The problem: Every entry below has to appear again in your reply, word for word, but no picture may.

Exercise material:

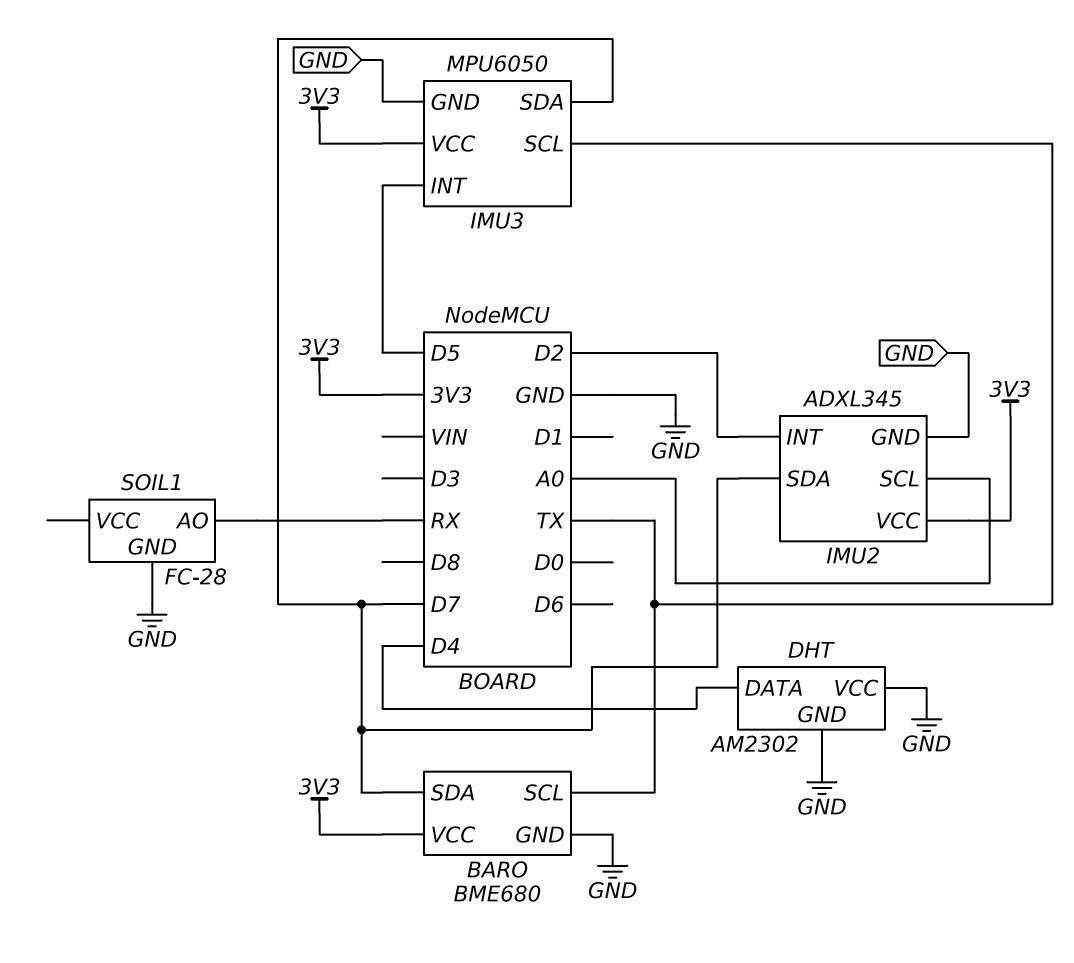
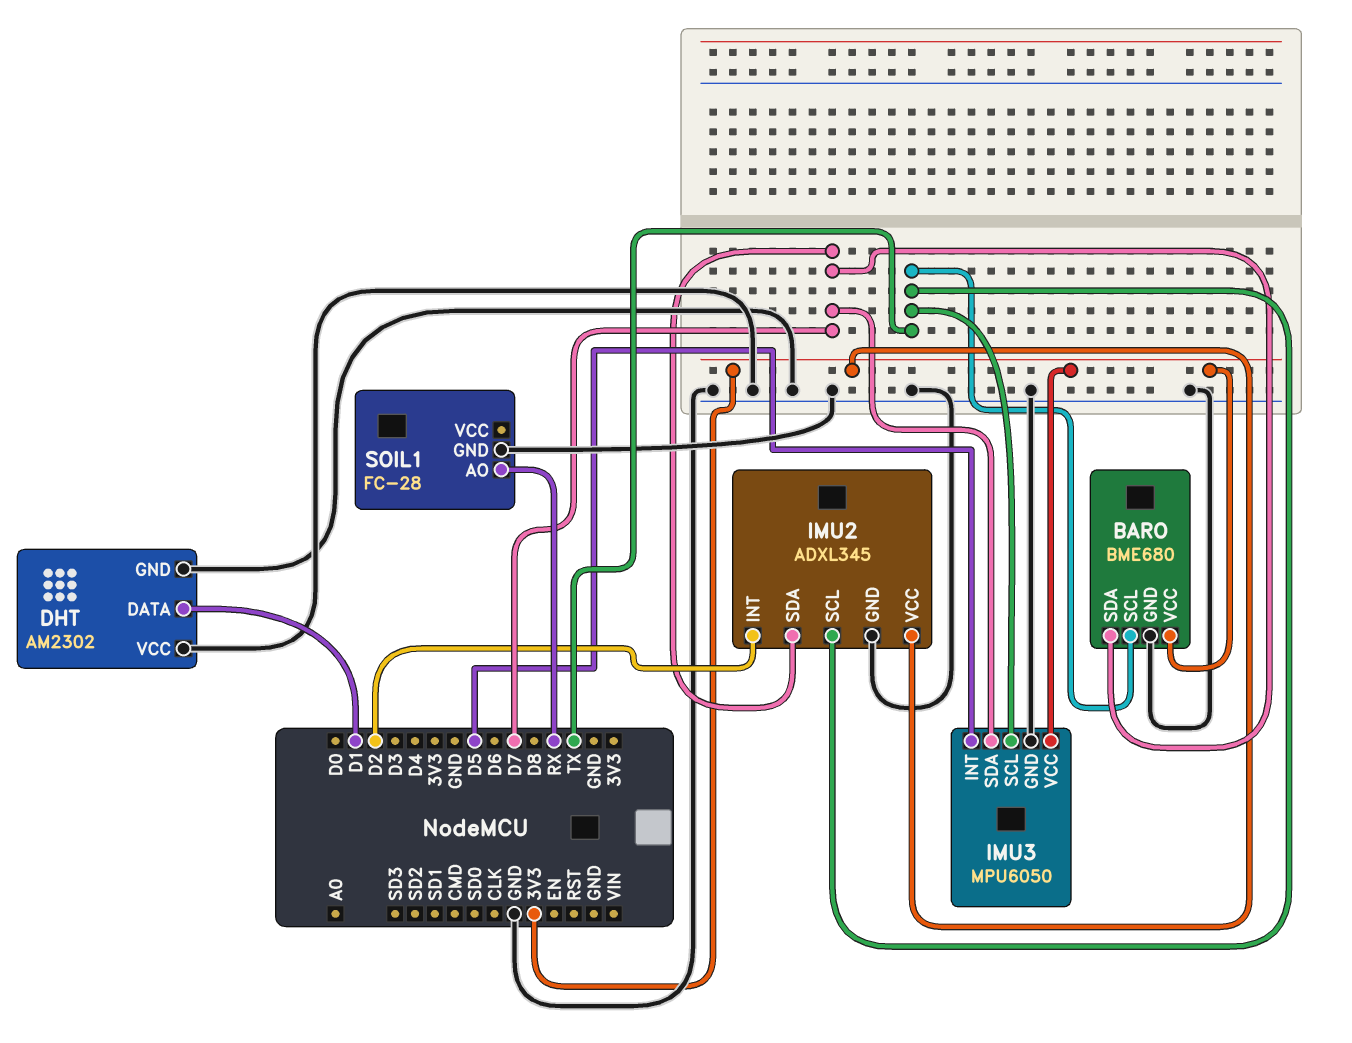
DHT pin DATA: D4 -> D1
IMU2 pin SCL: A0 -> TX

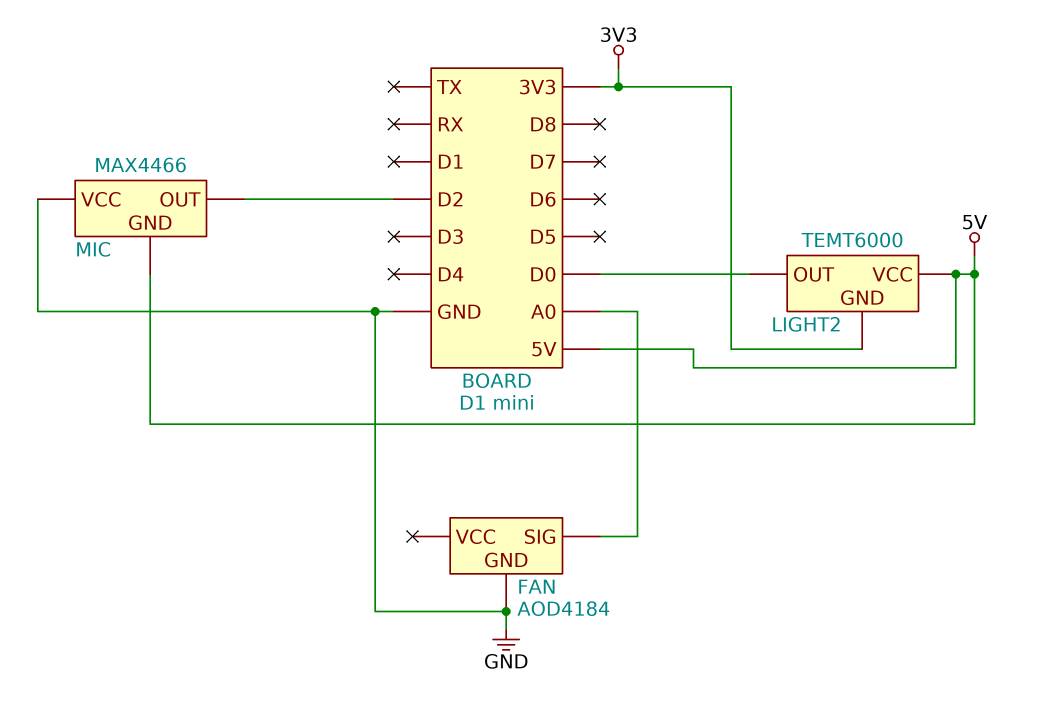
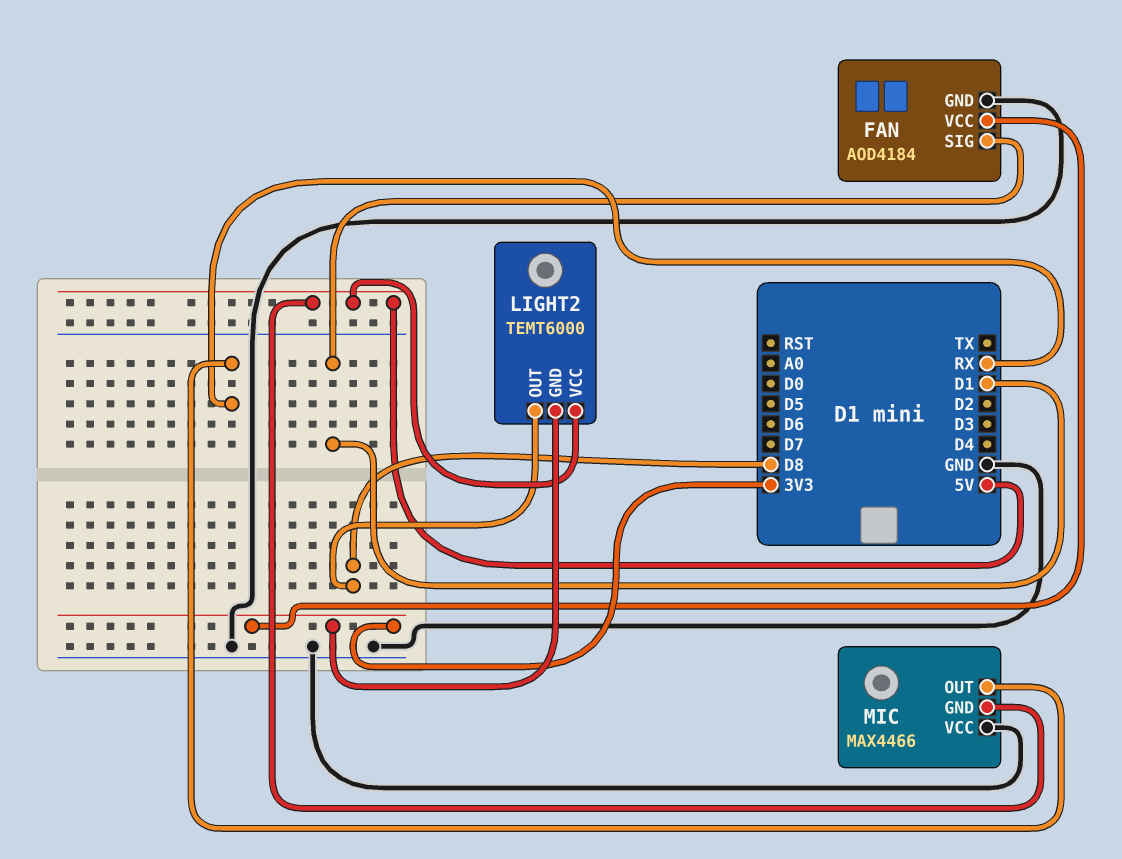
FAN pin SIG: A0 -> D1
FAN pin VCC: none -> 3V3
LIGHT2 pin OUT: D0 -> D8
MIC pin OUT: D2 -> RX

Exercise output:
DHT pin DATA: D4 -> D1
IMU2 pin SCL: A0 -> TX

FAN pin SIG: A0 -> D1
FAN pin VCC: none -> 3V3
LIGHT2 pin OUT: D0 -> D8
MIC pin OUT: D2 -> RX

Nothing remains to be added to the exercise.